What to work on: Would you restate the entries below word for word, starting at the first line and ending with the one that has "R2: 47k (P1/1, n18) -> 2k (P1/1, n18)"?
* * * *
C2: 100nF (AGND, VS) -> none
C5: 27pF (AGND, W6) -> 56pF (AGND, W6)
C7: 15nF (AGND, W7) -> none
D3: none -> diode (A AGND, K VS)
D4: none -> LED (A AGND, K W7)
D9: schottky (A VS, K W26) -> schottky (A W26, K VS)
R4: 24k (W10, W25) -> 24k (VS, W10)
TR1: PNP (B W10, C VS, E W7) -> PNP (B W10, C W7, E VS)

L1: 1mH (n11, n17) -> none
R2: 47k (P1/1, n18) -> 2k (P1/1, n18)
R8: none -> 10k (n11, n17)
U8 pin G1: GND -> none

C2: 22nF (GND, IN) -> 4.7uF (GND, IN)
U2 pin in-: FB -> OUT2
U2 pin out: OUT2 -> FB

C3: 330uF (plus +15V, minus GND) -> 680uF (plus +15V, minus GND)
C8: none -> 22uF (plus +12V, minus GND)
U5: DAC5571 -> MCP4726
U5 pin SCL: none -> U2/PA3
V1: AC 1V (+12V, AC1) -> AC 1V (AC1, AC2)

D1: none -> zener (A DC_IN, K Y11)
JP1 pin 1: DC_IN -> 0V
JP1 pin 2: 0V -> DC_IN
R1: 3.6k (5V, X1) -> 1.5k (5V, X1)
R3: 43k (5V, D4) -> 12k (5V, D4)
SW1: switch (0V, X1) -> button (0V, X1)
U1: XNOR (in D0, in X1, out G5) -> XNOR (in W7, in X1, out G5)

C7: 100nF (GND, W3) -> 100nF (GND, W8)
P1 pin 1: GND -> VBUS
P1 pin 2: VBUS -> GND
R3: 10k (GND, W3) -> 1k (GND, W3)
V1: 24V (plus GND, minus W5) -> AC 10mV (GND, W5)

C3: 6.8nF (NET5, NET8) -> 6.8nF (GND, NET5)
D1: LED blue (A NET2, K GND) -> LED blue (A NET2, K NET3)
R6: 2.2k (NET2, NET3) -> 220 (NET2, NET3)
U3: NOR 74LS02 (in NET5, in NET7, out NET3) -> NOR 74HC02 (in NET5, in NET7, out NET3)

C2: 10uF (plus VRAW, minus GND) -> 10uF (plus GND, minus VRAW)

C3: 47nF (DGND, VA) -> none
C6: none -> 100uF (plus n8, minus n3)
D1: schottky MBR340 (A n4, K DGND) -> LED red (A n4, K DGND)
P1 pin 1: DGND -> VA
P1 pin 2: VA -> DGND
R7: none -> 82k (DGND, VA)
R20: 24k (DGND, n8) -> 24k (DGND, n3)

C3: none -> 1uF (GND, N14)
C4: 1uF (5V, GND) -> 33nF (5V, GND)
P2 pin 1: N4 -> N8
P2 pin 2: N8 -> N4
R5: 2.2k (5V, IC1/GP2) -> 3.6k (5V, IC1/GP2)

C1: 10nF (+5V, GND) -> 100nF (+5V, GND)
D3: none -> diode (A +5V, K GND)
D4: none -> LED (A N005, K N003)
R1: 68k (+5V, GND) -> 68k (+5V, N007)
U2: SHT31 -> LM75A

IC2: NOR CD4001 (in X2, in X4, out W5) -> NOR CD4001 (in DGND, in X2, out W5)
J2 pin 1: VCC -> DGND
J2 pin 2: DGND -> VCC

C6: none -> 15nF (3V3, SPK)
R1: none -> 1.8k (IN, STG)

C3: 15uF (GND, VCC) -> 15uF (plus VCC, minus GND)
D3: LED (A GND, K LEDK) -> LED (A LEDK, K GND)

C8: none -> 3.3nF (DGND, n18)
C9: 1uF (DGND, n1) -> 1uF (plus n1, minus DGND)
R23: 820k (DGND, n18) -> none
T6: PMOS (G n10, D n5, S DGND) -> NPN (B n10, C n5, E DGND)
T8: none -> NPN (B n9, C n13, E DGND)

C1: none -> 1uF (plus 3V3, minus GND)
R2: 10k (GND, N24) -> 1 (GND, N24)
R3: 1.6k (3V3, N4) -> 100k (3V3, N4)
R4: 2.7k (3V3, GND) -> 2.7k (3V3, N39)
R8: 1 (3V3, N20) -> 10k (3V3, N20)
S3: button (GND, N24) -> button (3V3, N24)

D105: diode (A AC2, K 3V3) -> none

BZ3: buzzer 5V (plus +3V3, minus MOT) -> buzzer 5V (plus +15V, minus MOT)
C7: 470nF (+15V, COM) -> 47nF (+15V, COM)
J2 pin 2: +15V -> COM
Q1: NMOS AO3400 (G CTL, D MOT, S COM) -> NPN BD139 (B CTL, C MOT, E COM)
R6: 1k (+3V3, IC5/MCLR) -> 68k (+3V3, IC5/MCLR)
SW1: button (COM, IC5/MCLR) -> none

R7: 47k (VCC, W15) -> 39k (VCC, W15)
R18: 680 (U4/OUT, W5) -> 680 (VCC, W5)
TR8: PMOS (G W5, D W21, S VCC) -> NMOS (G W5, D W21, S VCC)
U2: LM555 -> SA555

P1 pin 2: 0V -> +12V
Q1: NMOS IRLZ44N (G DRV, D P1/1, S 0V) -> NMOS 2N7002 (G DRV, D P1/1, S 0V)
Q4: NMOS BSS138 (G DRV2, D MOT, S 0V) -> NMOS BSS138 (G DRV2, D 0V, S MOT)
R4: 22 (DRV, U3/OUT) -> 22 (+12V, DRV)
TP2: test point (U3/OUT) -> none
* * * *
Written answer:
C2: 100nF (AGND, VS) -> none
C5: 27pF (AGND, W6) -> 56pF (AGND, W6)
C7: 15nF (AGND, W7) -> none
D3: none -> diode (A AGND, K VS)
D4: none -> LED (A AGND, K W7)
D9: schottky (A VS, K W26) -> schottky (A W26, K VS)
R4: 24k (W10, W25) -> 24k (VS, W10)
TR1: PNP (B W10, C VS, E W7) -> PNP (B W10, C W7, E VS)

L1: 1mH (n11, n17) -> none
R2: 47k (P1/1, n18) -> 2k (P1/1, n18)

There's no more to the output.